TASK TO CARRY OUT -
Please read the records below and return each line holding the string "power".

##########

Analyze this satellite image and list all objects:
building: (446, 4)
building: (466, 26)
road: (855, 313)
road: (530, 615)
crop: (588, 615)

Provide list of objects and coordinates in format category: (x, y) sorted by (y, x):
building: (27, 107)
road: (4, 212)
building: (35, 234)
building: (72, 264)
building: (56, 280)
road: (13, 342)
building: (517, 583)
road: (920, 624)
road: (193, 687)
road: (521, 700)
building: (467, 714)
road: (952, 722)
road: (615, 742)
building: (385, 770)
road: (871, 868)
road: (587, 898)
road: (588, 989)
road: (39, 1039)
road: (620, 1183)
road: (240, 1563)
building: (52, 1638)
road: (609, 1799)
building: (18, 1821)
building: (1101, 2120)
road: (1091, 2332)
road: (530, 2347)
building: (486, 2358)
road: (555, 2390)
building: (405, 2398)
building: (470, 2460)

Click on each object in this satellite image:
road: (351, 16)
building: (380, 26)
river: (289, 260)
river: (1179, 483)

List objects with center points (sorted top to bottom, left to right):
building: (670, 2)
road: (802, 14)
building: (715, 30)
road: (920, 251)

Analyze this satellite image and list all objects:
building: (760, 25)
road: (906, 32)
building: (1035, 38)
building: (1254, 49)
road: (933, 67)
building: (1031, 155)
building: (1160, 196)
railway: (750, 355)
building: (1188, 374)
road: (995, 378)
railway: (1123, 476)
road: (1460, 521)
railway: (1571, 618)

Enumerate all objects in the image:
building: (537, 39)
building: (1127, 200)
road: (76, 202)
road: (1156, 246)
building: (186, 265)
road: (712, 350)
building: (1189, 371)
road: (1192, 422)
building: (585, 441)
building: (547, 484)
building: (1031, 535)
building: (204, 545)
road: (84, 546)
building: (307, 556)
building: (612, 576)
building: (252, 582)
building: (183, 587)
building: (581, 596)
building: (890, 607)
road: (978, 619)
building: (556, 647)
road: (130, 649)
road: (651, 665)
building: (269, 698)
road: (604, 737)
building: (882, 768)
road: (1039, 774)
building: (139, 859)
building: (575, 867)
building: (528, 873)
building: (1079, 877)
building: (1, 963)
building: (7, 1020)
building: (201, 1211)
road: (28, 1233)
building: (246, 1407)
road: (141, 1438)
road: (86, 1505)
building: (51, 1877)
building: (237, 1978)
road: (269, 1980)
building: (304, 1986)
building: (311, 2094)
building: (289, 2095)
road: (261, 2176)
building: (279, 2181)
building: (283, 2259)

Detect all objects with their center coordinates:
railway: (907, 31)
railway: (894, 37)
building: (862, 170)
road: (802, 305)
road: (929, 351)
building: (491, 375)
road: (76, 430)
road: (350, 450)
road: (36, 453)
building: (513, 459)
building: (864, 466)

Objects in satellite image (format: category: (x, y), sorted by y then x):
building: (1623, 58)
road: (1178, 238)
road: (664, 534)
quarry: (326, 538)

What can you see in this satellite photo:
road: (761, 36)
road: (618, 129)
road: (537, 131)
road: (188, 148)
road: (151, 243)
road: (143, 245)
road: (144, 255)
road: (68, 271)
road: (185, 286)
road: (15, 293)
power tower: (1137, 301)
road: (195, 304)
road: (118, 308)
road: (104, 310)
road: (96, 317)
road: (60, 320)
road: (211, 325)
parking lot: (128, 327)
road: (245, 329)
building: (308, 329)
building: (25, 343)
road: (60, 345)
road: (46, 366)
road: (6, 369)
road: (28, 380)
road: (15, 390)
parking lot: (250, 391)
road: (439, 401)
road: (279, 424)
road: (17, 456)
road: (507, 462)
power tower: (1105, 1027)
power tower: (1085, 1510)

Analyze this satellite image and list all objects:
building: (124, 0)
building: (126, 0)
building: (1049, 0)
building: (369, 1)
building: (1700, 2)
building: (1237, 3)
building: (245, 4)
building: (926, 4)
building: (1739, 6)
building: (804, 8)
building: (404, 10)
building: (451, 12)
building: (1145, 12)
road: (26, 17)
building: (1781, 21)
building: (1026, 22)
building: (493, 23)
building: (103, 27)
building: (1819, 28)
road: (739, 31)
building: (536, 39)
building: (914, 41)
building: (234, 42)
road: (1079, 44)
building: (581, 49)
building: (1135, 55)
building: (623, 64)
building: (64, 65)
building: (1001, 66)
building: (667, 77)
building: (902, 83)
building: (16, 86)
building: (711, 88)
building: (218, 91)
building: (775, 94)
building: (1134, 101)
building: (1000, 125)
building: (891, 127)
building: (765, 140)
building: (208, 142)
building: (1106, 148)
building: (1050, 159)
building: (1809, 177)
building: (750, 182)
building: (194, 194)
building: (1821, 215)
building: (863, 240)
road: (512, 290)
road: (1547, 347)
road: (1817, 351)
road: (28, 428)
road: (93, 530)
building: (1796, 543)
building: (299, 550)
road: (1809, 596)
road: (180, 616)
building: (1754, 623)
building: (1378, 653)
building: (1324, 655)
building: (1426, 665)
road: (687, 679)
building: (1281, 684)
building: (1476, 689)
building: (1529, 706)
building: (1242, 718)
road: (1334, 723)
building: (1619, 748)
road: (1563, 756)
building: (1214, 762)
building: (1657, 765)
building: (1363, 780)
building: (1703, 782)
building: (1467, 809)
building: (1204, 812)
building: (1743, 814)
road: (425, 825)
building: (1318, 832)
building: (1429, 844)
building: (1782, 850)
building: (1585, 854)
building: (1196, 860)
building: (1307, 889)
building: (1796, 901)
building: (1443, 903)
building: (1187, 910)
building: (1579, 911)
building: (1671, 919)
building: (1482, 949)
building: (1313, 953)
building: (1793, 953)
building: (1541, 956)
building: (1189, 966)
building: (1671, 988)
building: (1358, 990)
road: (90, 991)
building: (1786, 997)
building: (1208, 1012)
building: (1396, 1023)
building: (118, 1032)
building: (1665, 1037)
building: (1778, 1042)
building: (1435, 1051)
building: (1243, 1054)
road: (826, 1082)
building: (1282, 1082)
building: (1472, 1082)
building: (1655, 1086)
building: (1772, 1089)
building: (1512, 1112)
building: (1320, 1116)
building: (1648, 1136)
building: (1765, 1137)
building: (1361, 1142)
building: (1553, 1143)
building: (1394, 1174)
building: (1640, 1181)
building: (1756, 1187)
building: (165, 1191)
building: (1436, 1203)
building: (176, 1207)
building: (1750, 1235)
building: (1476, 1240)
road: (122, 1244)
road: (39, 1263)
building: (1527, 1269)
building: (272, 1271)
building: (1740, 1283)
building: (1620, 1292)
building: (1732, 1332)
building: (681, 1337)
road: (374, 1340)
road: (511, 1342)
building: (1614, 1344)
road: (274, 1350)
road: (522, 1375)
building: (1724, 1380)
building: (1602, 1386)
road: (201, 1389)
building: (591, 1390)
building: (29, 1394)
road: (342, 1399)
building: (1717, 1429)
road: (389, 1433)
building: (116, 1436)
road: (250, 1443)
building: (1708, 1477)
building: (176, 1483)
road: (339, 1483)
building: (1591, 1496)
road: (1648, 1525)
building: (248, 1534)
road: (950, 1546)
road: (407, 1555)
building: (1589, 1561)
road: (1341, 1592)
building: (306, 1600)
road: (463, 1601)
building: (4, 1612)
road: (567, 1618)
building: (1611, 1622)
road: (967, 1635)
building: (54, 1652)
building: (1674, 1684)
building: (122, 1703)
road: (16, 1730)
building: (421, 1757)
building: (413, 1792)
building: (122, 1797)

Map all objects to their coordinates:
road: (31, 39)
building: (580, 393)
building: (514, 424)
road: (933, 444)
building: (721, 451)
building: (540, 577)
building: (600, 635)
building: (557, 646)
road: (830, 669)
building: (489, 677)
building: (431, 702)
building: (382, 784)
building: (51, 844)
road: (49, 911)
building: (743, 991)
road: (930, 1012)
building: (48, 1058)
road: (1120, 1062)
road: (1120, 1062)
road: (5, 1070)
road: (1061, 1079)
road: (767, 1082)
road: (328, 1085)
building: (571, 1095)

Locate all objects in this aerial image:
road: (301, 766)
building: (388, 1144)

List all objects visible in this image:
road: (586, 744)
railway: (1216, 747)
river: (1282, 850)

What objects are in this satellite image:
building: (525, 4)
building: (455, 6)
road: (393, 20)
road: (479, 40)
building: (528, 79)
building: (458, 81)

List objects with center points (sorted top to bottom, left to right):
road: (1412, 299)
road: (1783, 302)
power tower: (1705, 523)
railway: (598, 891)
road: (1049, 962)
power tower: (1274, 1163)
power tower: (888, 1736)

##########

YOUR SOLUTION -
power tower: (1137, 301)
power tower: (1105, 1027)
power tower: (1085, 1510)
power tower: (1705, 523)
power tower: (1274, 1163)
power tower: (888, 1736)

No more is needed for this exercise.